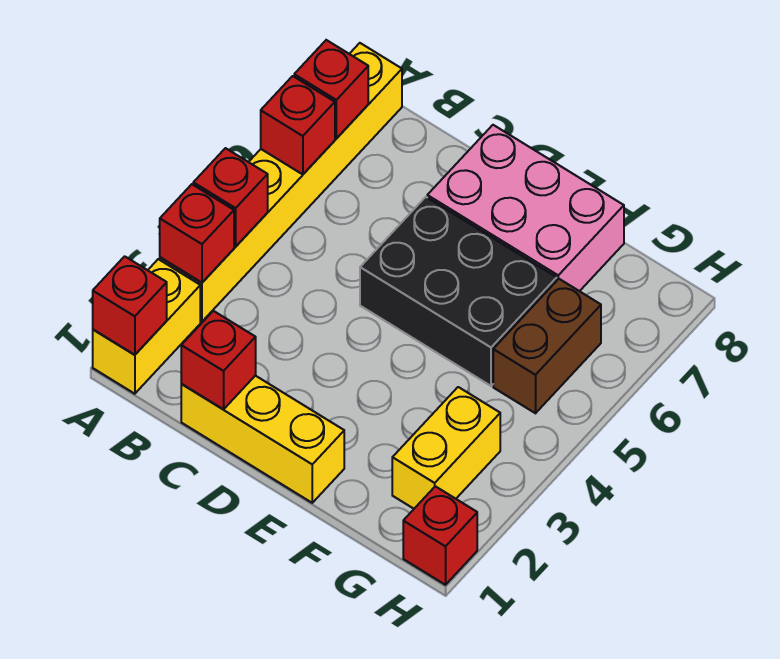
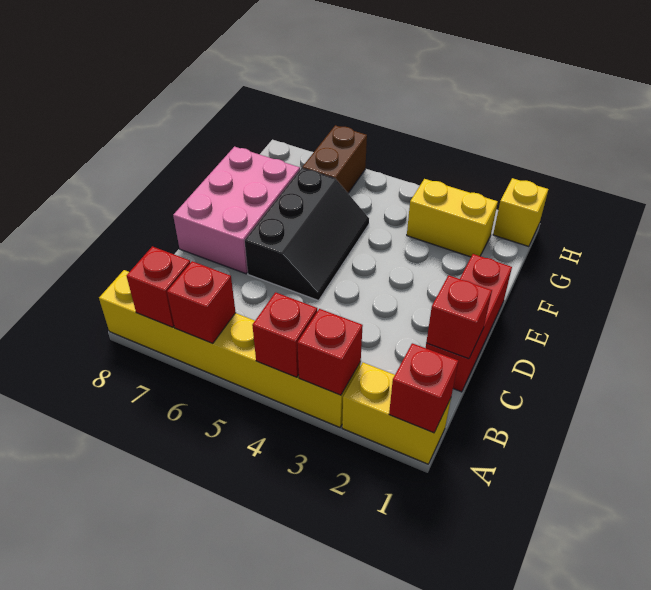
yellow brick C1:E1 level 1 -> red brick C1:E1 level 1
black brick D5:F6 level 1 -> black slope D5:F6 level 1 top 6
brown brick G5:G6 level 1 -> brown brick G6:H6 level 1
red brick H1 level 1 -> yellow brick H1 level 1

---

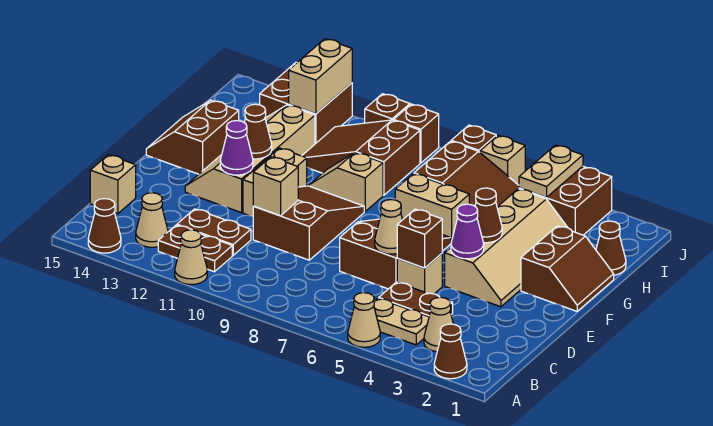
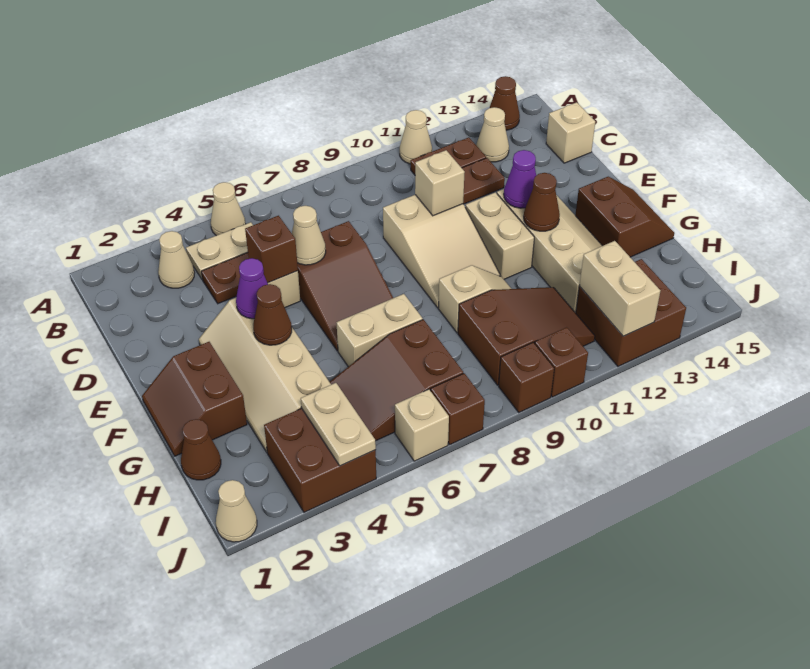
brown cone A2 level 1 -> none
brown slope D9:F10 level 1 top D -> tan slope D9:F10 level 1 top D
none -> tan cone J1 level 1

==

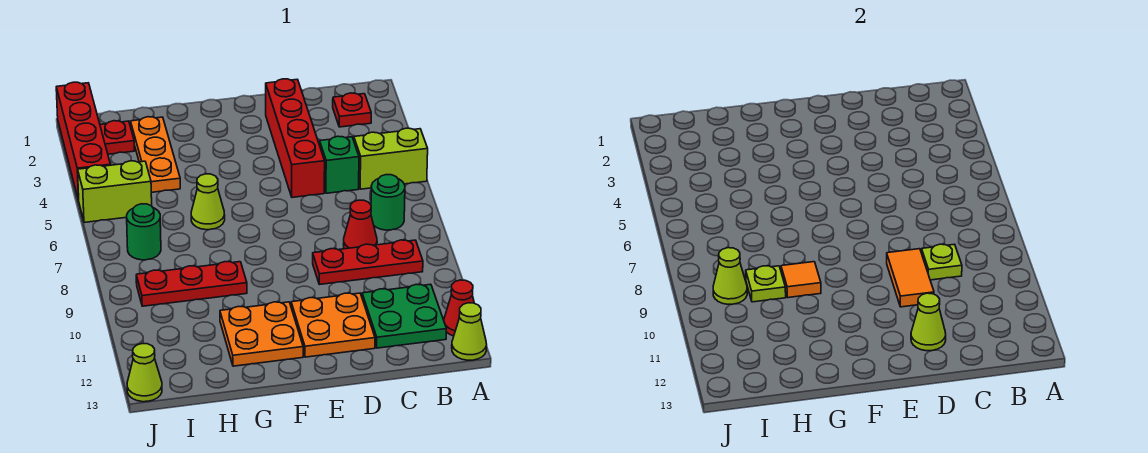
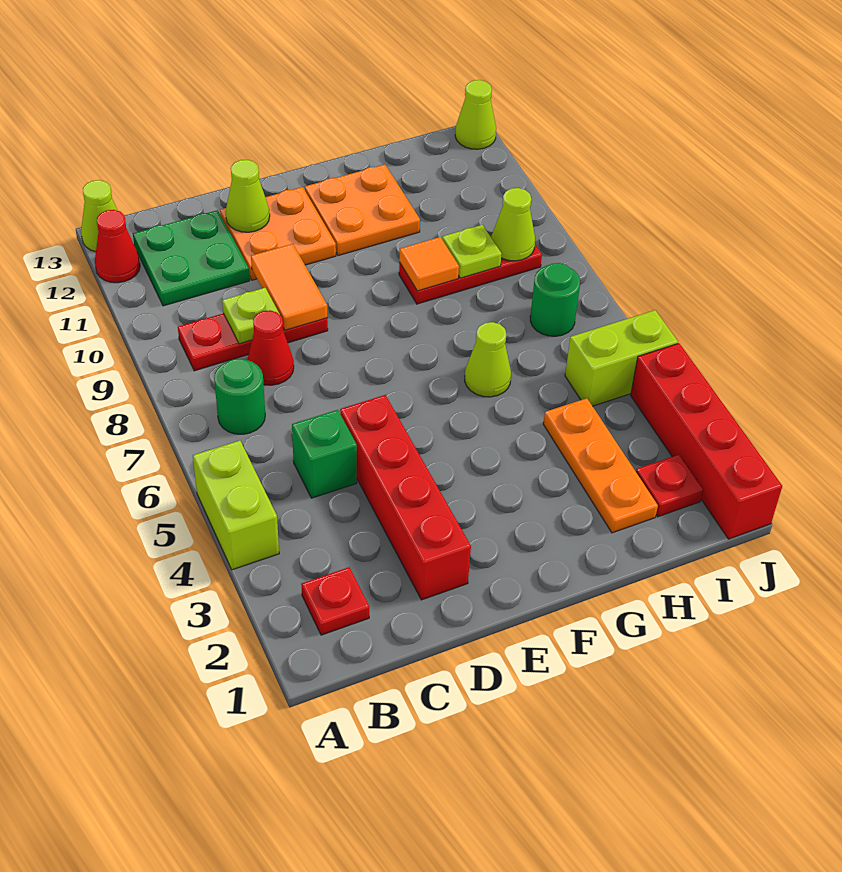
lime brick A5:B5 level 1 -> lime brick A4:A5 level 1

## ABOUT THIS TASK:
From the data above, return every line from the line that has "yellow brick C1:E1" up to and including the line that has "red brick H1", exactly.

## ANSWER FOR THIS EXERCISE:
yellow brick C1:E1 level 1 -> red brick C1:E1 level 1
black brick D5:F6 level 1 -> black slope D5:F6 level 1 top 6
brown brick G5:G6 level 1 -> brown brick G6:H6 level 1
red brick H1 level 1 -> yellow brick H1 level 1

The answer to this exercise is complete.